What you will do → In the entries below, find the lines with the word "pink" and copy them.

Provided data →
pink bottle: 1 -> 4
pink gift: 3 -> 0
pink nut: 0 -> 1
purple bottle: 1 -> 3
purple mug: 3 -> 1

Answer below →
pink bottle: 1 -> 4
pink gift: 3 -> 0
pink nut: 0 -> 1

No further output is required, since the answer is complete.